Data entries
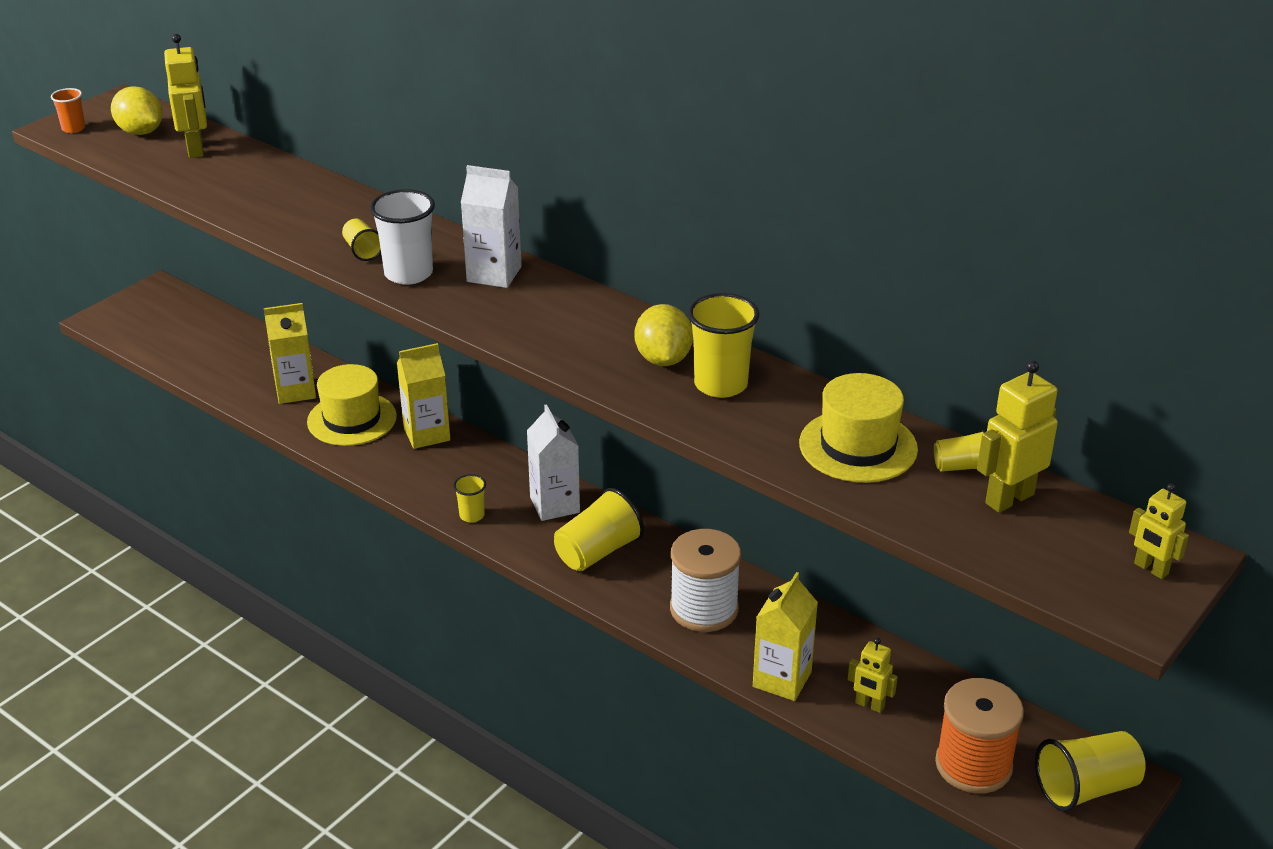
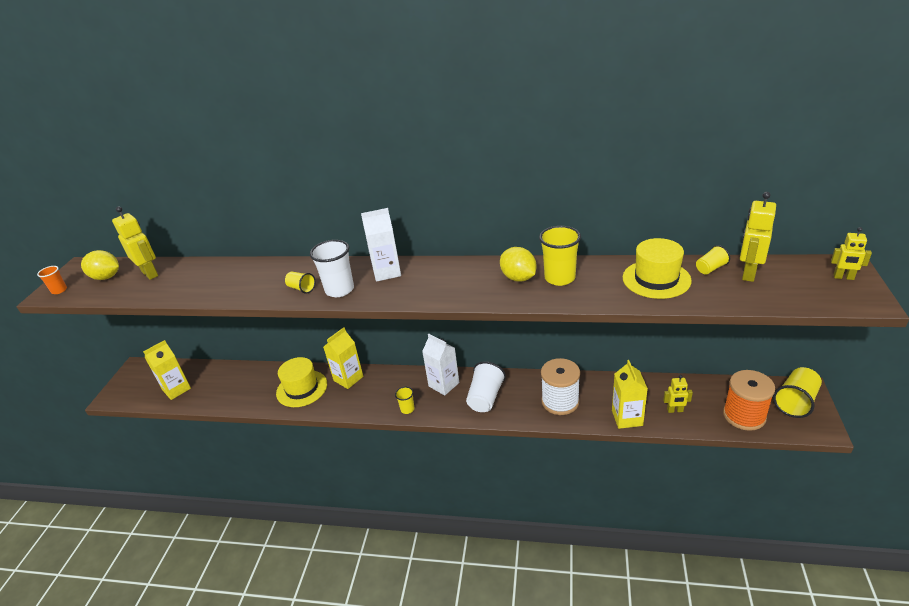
camera: 25 degrees left, 0 degrees up
(295, 391) = (258, 387): yellow carton -> yellow carton (176, 389)
(597, 552) = (485, 398): yellow cup -> white cup

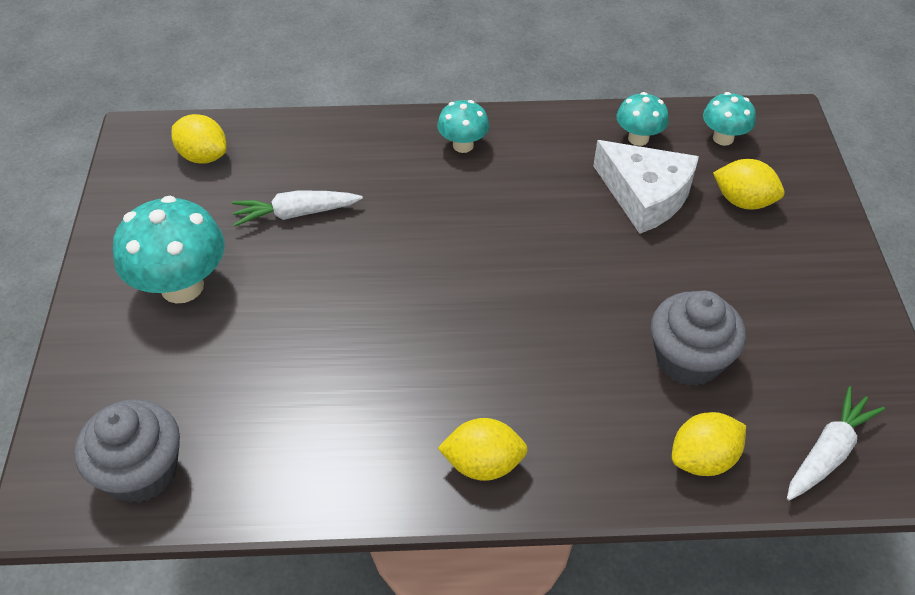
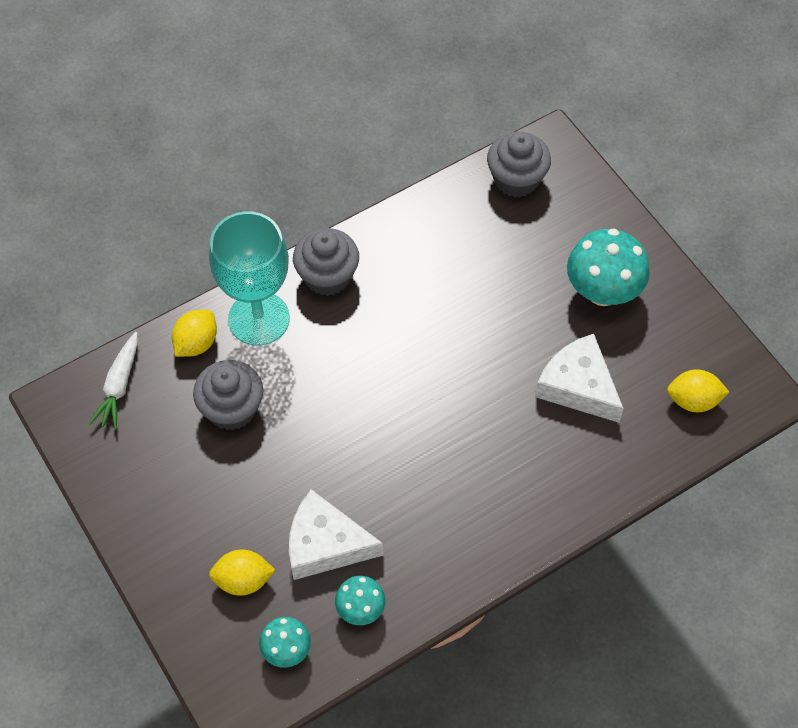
camera: 150 degrees right, 10 degrees up
(296, 213) = (578, 386): white carrot -> white cheese
(463, 145) = (502, 521): turquoise mushroom -> none
(483, 464) = (327, 276): yellow lemon -> grey cupcake
(604, 451) = (259, 318): none -> turquoise goblet

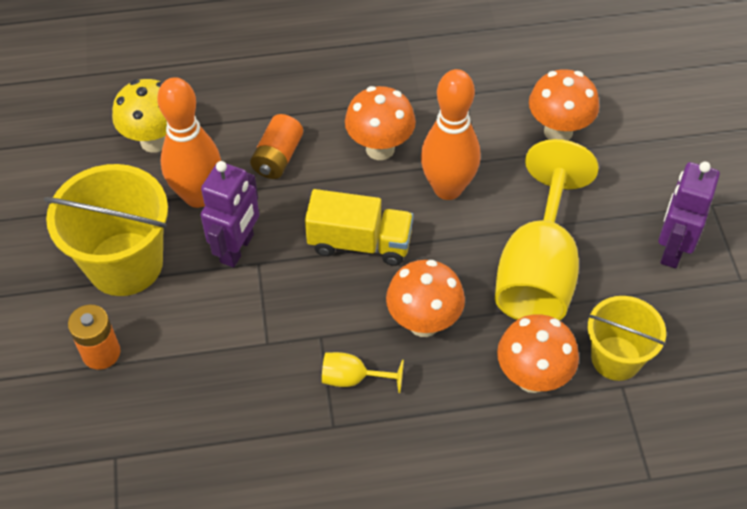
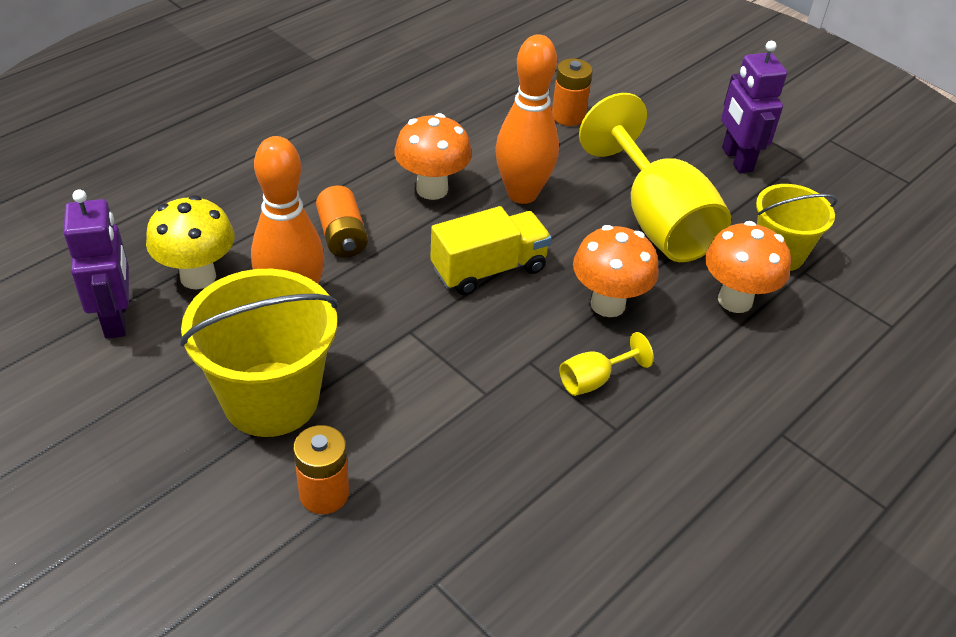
camera: 40 degrees left, 10 degrees down
(237, 248) = (377, 329): purple robot -> purple robot (116, 318)
(558, 131) = (568, 116): orange mushroom -> orange battery

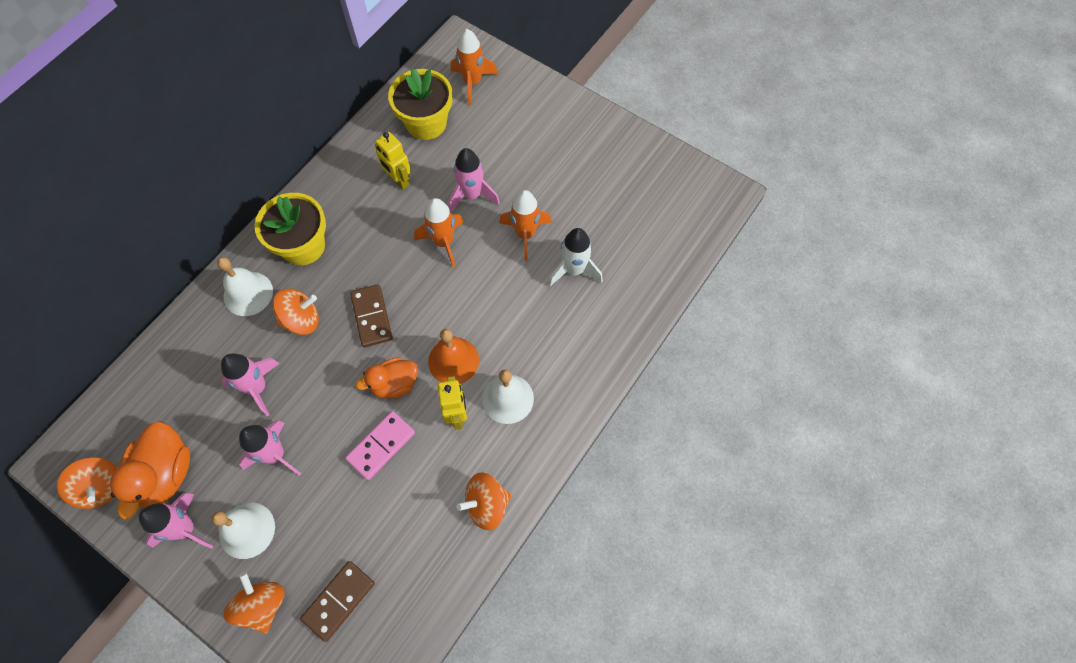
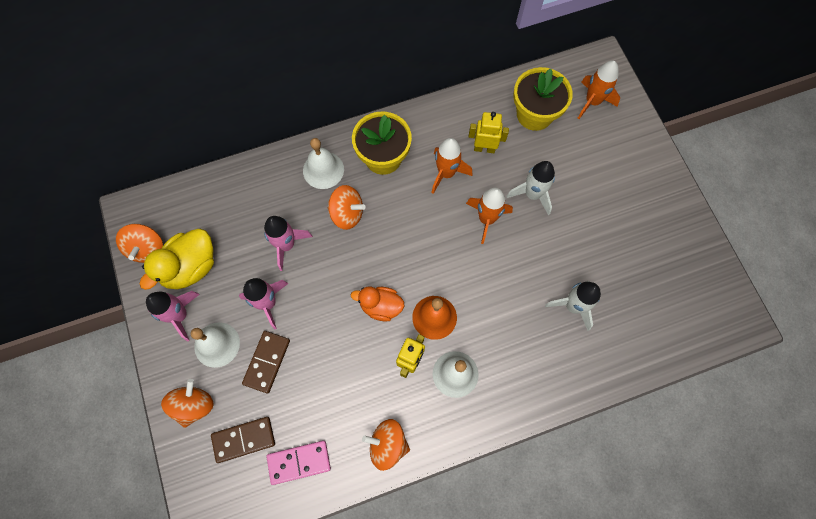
camera: 35 degrees right, 5 degrees up
(165, 474) = (190, 267): orange duck -> yellow duck
(372, 317) = (397, 244): brown domino -> brown domino (267, 362)
(381, 446) = (342, 347): pink domino -> pink domino (299, 462)
(398, 180) = (484, 148): yellow robot -> yellow robot turned 105 degrees clockwise
(472, 195) = (532, 194): pink rocket -> white rocket
(525, 234) = (553, 252): orange rocket -> orange rocket (446, 173)

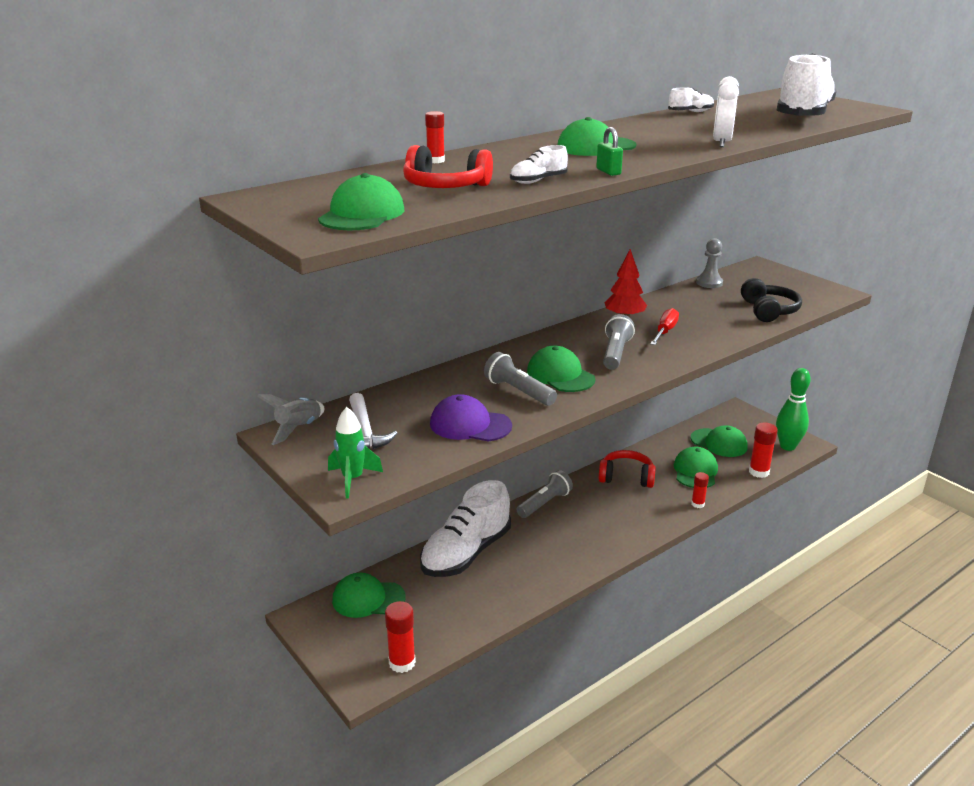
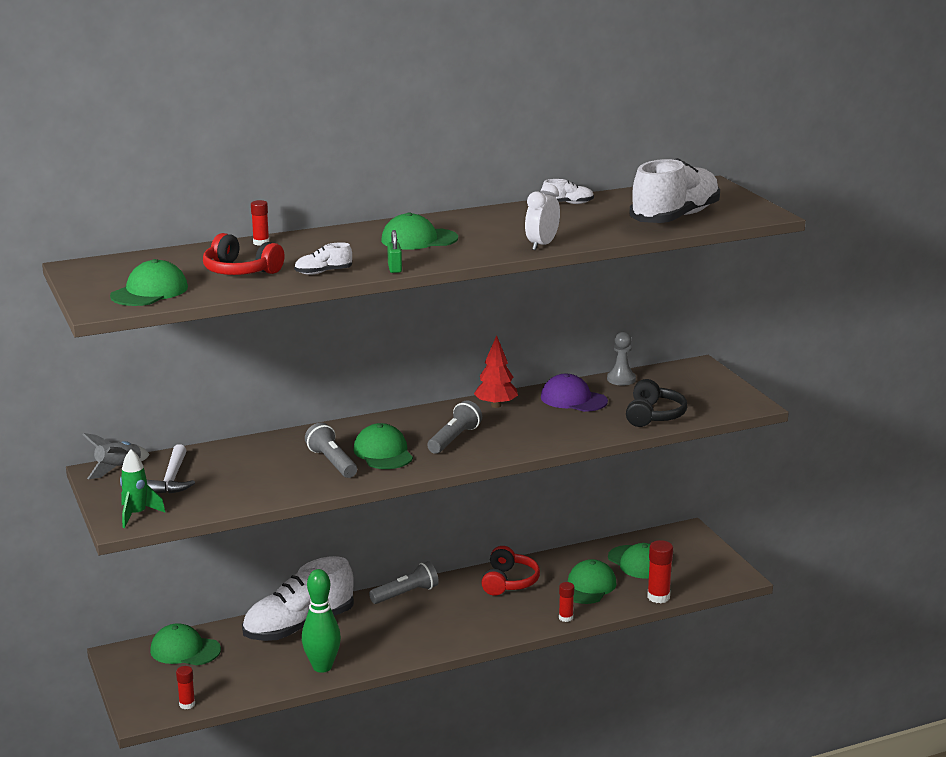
camera: 15 degrees right, 5 degrees down
(402, 663) = (187, 704): red glue stick -> red glue stick, size x0.62
(470, 425) = (266, 485): purple cap -> purple cap (573, 399)
(626, 477) = (509, 582): red headphones -> red headphones turned 75 degrees clockwise
(665, 332) = (523, 424): red screwdriver -> none
(787, 446) = (713, 576): green bowling pin -> green bowling pin (322, 667)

GOAL OF THE EXERCISE
Each line in the records above with "none" must be returned.

SOLUTION TO THIS PROBLEM
(463, 145) = (502, 521): turquoise mushroom -> none
(604, 451) = (259, 318): none -> turquoise goblet
(665, 332) = (523, 424): red screwdriver -> none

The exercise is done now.